Data shown:
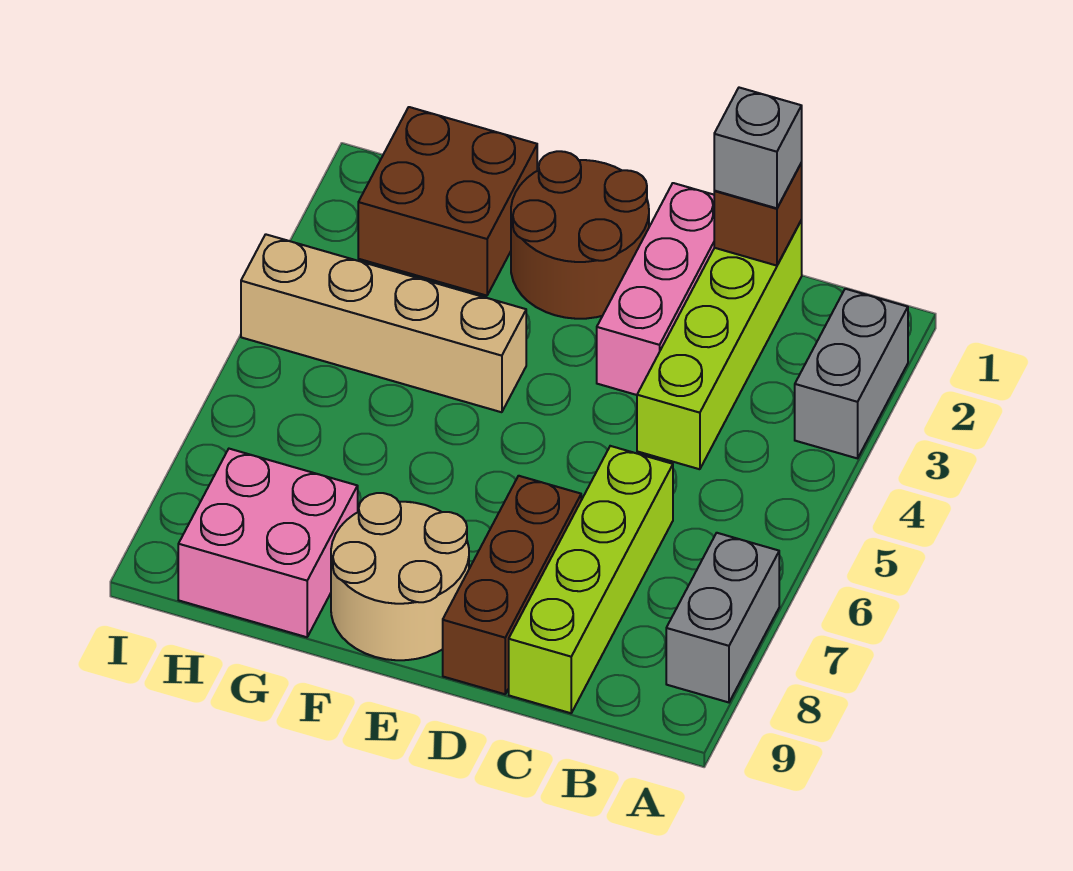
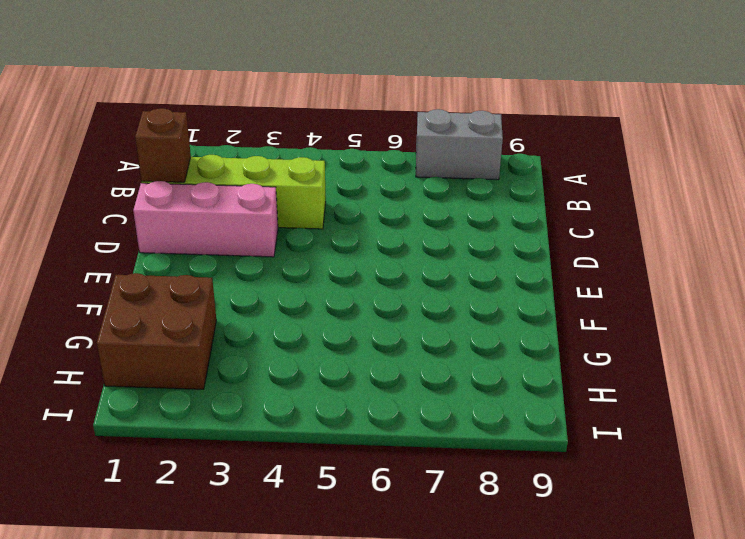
none -> grey brick A2:A3 level 1
none -> lime brick C6:C9 level 1
none -> brown brick D7:D9 level 1

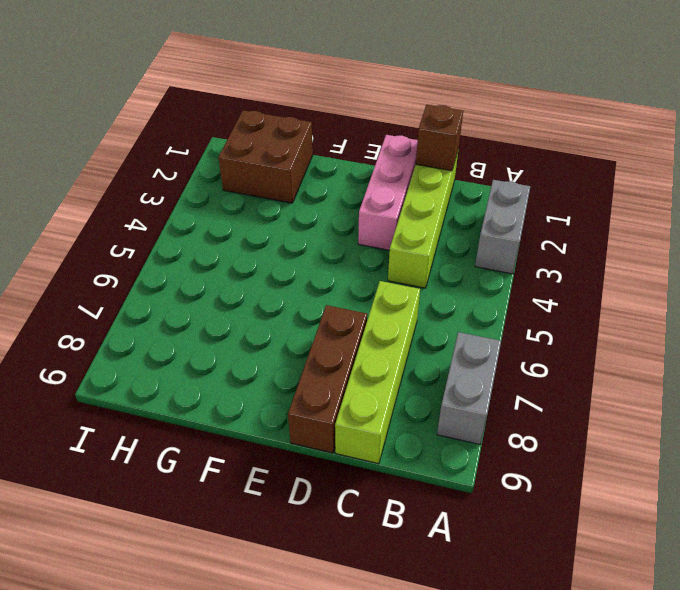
none -> brown round brick E1:F2 level 1
none -> tan round brick E8:F9 level 1
none -> tan brick F4:I4 level 1

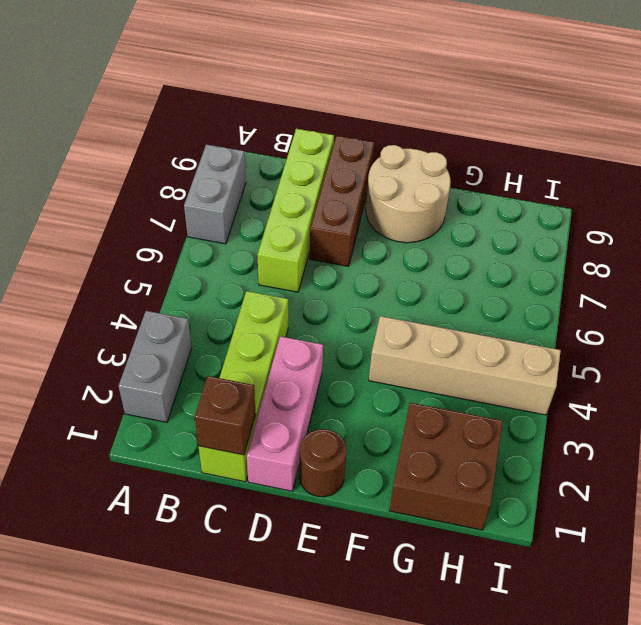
brown round brick E1 level 1 -> brown round brick E1:F2 level 1
none -> pink brick G8:H9 level 1
none -> grey brick C1 level 3

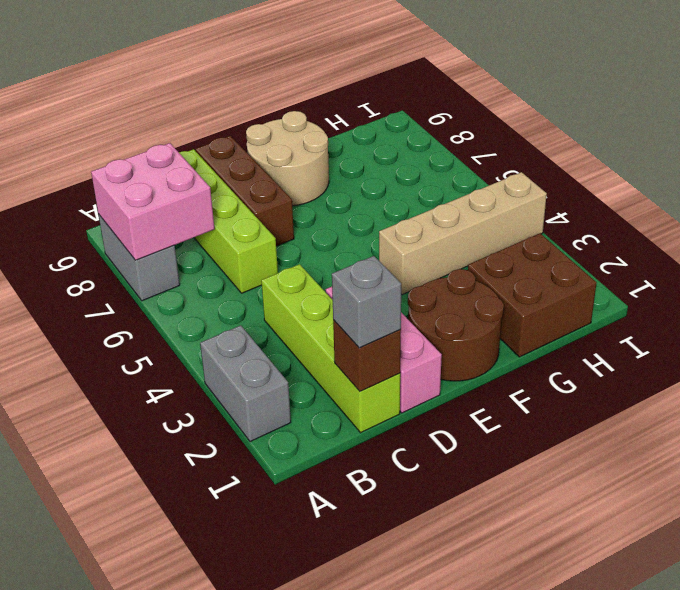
pink brick A7:B8 level 2 -> pink brick G8:H9 level 1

Goal of the exercise: Nothing but the lines from the one that contains "none -> grey brick C1 level 3" through the last line of the records belongs in the answer, reproduced exactly, with no pictures.

Reply to the task:
none -> grey brick C1 level 3

pink brick A7:B8 level 2 -> pink brick G8:H9 level 1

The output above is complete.